■ **Given exercise**:
Rewrite the rows beginning with the one that contains "brown circle: moved 3 px down" and ending with the one that contains "black ellipse: moved 3 px left", changing every "arrow" to "pointer" and keeping everything else as it is. Leave the pictures out of your answer.

■ **Information given**:
-=-=-
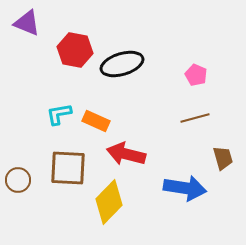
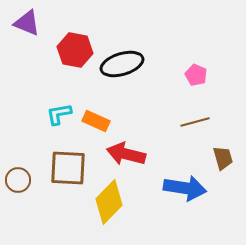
brown line: moved 4 px down
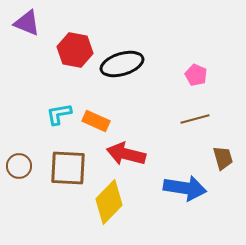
brown line: moved 3 px up
brown circle: moved 1 px right, 14 px up
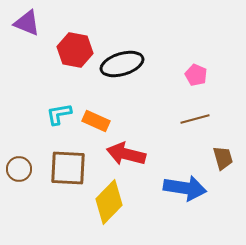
brown circle: moved 3 px down
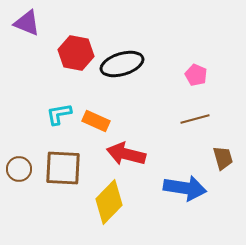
red hexagon: moved 1 px right, 3 px down
brown square: moved 5 px left
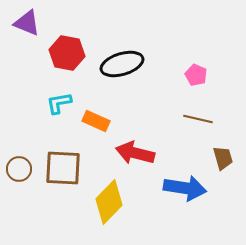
red hexagon: moved 9 px left
cyan L-shape: moved 11 px up
brown line: moved 3 px right; rotated 28 degrees clockwise
red arrow: moved 9 px right, 1 px up
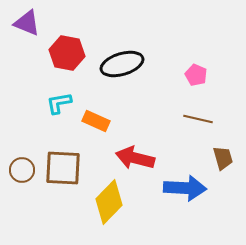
red arrow: moved 5 px down
brown circle: moved 3 px right, 1 px down
blue arrow: rotated 6 degrees counterclockwise
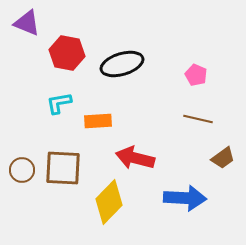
orange rectangle: moved 2 px right; rotated 28 degrees counterclockwise
brown trapezoid: rotated 70 degrees clockwise
blue arrow: moved 10 px down
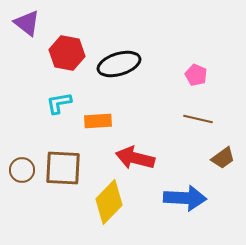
purple triangle: rotated 16 degrees clockwise
black ellipse: moved 3 px left
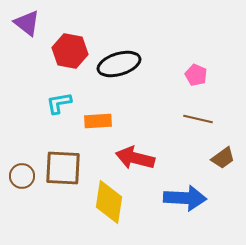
red hexagon: moved 3 px right, 2 px up
brown circle: moved 6 px down
yellow diamond: rotated 36 degrees counterclockwise
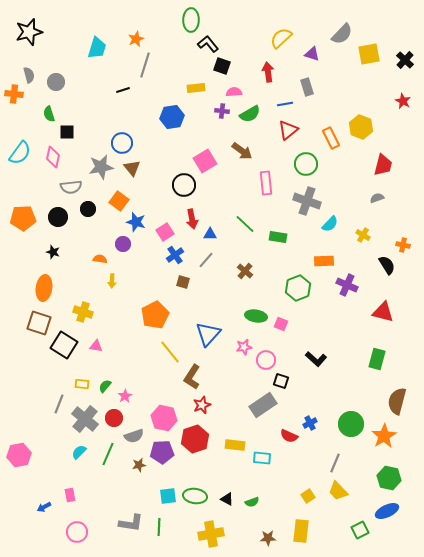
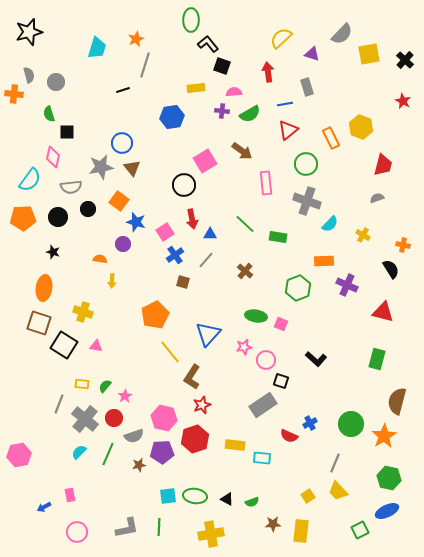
cyan semicircle at (20, 153): moved 10 px right, 27 px down
black semicircle at (387, 265): moved 4 px right, 4 px down
gray L-shape at (131, 523): moved 4 px left, 5 px down; rotated 20 degrees counterclockwise
brown star at (268, 538): moved 5 px right, 14 px up
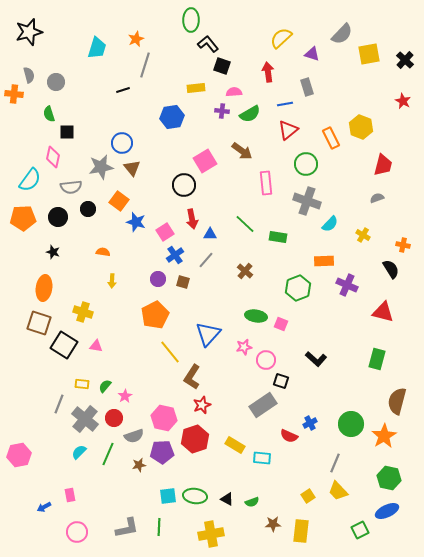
purple circle at (123, 244): moved 35 px right, 35 px down
orange semicircle at (100, 259): moved 3 px right, 7 px up
yellow rectangle at (235, 445): rotated 24 degrees clockwise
-=-=-
■ **Response to the task**:
brown circle: moved 3 px down
red hexagon: moved 1 px right, 3 px down
brown square: moved 5 px left
red hexagon: moved 9 px left
cyan L-shape: moved 11 px up
brown line: moved 3 px right; rotated 28 degrees clockwise
red pointer: moved 9 px right, 1 px up
red pointer: moved 5 px down
brown circle: moved 3 px right, 1 px down
blue pointer: rotated 6 degrees counterclockwise
orange rectangle: moved 2 px right; rotated 28 degrees counterclockwise
brown trapezoid: rotated 70 degrees clockwise
blue pointer: moved 10 px down
purple triangle: rotated 16 degrees clockwise
black ellipse: moved 3 px left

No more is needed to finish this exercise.